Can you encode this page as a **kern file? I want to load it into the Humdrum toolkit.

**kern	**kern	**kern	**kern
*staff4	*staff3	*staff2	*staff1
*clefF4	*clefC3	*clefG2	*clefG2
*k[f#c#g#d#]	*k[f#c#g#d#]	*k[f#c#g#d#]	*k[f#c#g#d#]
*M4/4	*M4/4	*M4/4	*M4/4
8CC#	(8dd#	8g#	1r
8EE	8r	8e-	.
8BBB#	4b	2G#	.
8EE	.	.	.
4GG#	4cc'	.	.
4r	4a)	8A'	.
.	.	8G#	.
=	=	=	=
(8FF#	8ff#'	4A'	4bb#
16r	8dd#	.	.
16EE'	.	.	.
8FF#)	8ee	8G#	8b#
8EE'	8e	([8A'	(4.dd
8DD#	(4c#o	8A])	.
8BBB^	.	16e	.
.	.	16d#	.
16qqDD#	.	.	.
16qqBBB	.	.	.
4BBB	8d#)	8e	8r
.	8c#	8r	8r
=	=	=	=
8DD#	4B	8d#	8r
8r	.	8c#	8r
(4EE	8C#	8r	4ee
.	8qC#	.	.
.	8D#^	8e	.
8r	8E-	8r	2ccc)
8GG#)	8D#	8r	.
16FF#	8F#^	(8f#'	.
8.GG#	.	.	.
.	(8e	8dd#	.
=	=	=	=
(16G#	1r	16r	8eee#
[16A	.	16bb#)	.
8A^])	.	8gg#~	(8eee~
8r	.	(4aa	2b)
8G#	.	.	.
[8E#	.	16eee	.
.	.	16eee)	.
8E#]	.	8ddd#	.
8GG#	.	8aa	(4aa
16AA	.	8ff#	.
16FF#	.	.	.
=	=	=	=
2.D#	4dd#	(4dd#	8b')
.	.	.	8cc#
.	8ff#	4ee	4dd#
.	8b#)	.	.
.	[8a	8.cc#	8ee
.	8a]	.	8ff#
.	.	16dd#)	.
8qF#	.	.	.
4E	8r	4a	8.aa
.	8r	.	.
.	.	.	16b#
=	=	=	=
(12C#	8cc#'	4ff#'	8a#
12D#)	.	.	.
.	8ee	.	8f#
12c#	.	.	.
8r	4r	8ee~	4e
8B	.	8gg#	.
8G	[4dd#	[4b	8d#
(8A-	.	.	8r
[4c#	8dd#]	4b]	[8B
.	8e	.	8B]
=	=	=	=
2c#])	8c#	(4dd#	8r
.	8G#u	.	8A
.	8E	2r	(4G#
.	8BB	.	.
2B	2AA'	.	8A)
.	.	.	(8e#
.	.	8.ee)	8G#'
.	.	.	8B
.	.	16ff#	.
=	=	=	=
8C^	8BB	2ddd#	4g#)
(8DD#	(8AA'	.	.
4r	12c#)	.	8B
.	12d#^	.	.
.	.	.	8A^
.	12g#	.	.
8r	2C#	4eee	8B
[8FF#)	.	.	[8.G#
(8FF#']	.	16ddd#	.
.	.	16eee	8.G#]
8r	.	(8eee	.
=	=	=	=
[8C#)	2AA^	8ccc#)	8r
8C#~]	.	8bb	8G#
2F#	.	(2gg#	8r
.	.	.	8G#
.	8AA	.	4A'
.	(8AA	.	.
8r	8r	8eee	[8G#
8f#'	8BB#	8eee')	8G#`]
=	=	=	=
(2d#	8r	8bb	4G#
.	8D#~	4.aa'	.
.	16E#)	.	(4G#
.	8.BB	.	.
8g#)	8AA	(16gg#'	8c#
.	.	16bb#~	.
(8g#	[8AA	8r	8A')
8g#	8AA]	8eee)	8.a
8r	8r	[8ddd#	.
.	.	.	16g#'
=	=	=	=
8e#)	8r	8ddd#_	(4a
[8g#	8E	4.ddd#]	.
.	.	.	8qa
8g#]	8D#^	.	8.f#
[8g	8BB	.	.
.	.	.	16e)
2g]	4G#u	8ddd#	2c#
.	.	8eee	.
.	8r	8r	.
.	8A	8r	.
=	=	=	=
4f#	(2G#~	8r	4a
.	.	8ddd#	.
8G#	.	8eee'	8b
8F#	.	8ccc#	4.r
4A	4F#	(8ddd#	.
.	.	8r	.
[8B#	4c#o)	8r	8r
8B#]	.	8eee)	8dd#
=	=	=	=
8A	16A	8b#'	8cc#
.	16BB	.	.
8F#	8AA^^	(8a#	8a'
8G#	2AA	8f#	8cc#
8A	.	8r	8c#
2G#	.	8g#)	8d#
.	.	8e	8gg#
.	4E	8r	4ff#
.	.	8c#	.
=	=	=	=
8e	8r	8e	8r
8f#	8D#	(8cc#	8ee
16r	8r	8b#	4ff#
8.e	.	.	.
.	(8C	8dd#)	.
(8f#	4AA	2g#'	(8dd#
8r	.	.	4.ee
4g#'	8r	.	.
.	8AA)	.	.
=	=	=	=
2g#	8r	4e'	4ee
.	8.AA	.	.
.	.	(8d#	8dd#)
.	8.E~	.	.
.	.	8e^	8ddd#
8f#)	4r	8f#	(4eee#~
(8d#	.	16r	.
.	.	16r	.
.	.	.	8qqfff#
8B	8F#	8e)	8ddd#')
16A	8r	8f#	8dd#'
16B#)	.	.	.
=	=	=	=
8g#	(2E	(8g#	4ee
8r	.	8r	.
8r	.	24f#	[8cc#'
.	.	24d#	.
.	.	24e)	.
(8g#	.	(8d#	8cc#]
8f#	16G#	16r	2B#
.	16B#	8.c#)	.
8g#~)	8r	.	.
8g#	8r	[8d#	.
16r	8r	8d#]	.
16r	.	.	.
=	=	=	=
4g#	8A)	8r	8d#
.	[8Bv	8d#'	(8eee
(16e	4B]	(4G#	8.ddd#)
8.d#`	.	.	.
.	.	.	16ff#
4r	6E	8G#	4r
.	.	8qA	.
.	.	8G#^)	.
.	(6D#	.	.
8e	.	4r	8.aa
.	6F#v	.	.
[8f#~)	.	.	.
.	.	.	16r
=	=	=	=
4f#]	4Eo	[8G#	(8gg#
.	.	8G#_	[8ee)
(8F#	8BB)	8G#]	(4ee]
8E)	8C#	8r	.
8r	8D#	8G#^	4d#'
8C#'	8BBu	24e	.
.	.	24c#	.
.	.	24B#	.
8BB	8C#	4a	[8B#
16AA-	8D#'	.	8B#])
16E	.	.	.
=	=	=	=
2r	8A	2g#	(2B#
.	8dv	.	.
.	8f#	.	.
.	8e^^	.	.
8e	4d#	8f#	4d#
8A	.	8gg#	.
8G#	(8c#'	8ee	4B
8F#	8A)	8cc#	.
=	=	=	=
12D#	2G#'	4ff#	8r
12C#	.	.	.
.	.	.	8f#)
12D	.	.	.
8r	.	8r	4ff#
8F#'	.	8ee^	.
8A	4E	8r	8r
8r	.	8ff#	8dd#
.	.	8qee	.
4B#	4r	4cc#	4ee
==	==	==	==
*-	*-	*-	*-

▸ EXERCISE DESCRIPTION
Copy out each line of the records above that contains the string "kern".

▸ CORRECT OUTPUT
Can you encode this page as a **kern file? I want to load it into the Humdrum toolkit.
**kern	**kern	**kern	**kern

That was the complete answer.